Work item
Output every record below exactly.

[Extracted records]
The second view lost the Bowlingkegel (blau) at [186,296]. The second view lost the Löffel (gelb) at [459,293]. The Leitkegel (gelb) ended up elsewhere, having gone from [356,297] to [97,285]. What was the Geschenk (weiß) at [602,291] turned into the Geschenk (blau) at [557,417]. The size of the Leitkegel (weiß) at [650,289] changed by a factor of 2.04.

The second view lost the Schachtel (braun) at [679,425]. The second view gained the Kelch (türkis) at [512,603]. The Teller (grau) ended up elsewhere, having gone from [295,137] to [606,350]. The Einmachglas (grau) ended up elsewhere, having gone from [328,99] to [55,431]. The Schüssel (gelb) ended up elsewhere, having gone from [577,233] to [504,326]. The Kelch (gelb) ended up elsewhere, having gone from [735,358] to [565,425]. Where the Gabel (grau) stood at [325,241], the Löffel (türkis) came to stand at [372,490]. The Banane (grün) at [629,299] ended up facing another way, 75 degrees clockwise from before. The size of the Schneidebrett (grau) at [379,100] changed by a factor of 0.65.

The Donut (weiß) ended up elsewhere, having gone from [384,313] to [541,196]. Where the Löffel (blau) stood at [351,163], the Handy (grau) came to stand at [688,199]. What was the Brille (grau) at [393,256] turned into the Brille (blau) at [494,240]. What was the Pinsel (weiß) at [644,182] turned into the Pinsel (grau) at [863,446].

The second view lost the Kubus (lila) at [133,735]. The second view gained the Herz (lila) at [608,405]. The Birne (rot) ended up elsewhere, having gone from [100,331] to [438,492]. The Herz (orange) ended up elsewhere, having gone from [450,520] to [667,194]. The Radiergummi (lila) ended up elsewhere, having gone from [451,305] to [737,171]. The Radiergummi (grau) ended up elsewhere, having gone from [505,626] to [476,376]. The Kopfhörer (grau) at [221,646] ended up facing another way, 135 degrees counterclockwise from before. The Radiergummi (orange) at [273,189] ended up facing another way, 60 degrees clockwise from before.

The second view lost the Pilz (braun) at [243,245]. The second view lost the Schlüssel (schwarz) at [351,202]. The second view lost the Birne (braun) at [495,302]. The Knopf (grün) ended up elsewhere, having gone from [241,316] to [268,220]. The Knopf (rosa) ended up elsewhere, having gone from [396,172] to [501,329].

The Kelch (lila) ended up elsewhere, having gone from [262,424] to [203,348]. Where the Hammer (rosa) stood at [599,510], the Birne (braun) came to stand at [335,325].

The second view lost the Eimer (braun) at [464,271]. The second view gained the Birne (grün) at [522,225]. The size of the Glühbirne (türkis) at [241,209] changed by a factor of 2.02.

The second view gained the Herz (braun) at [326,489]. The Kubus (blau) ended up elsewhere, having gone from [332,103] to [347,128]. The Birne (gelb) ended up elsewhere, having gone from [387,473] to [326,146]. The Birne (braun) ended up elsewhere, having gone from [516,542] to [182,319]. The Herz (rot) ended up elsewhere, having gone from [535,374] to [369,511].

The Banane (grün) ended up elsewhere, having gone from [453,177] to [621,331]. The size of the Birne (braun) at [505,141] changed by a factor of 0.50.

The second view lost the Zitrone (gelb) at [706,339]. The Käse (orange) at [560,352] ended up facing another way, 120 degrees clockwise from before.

Response to the task
The second view lost the Bowlingkegel (blau) at [186,296]. The second view lost the Löffel (gelb) at [459,293]. The Leitkegel (gelb) ended up elsewhere, having gone from [356,297] to [97,285]. What was the Geschenk (weiß) at [602,291] turned into the Geschenk (blau) at [557,417]. The size of the Leitkegel (weiß) at [650,289] changed by a factor of 2.04.

The second view lost the Schachtel (braun) at [679,425]. The second view gained the Kelch (türkis) at [512,603]. The Teller (grau) ended up elsewhere, having gone from [295,137] to [606,350]. The Einmachglas (grau) ended up elsewhere, having gone from [328,99] to [55,431]. The Schüssel (gelb) ended up elsewhere, having gone from [577,233] to [504,326]. The Kelch (gelb) ended up elsewhere, having gone from [735,358] to [565,425]. Where the Gabel (grau) stood at [325,241], the Löffel (türkis) came to stand at [372,490]. The Banane (grün) at [629,299] ended up facing another way, 75 degrees clockwise from before. The size of the Schneidebrett (grau) at [379,100] changed by a factor of 0.65.

The Donut (weiß) ended up elsewhere, having gone from [384,313] to [541,196]. Where the Löffel (blau) stood at [351,163], the Handy (grau) came to stand at [688,199]. What was the Brille (grau) at [393,256] turned into the Brille (blau) at [494,240]. What was the Pinsel (weiß) at [644,182] turned into the Pinsel (grau) at [863,446].

The second view lost the Kubus (lila) at [133,735]. The second view gained the Herz (lila) at [608,405]. The Birne (rot) ended up elsewhere, having gone from [100,331] to [438,492]. The Herz (orange) ended up elsewhere, having gone from [450,520] to [667,194]. The Radiergummi (lila) ended up elsewhere, having gone from [451,305] to [737,171]. The Radiergummi (grau) ended up elsewhere, having gone from [505,626] to [476,376]. The Kopfhörer (grau) at [221,646] ended up facing another way, 135 degrees counterclockwise from before. The Radiergummi (orange) at [273,189] ended up facing another way, 60 degrees clockwise from before.

The second view lost the Pilz (braun) at [243,245]. The second view lost the Schlüssel (schwarz) at [351,202]. The second view lost the Birne (braun) at [495,302]. The Knopf (grün) ended up elsewhere, having gone from [241,316] to [268,220]. The Knopf (rosa) ended up elsewhere, having gone from [396,172] to [501,329].

The Kelch (lila) ended up elsewhere, having gone from [262,424] to [203,348]. Where the Hammer (rosa) stood at [599,510], the Birne (braun) came to stand at [335,325].

The second view lost the Eimer (braun) at [464,271]. The second view gained the Birne (grün) at [522,225]. The size of the Glühbirne (türkis) at [241,209] changed by a factor of 2.02.

The second view gained the Herz (braun) at [326,489]. The Kubus (blau) ended up elsewhere, having gone from [332,103] to [347,128]. The Birne (gelb) ended up elsewhere, having gone from [387,473] to [326,146]. The Birne (braun) ended up elsewhere, having gone from [516,542] to [182,319]. The Herz (rot) ended up elsewhere, having gone from [535,374] to [369,511].

The Banane (grün) ended up elsewhere, having gone from [453,177] to [621,331]. The size of the Birne (braun) at [505,141] changed by a factor of 0.50.

The second view lost the Zitrone (gelb) at [706,339]. The Käse (orange) at [560,352] ended up facing another way, 120 degrees clockwise from before.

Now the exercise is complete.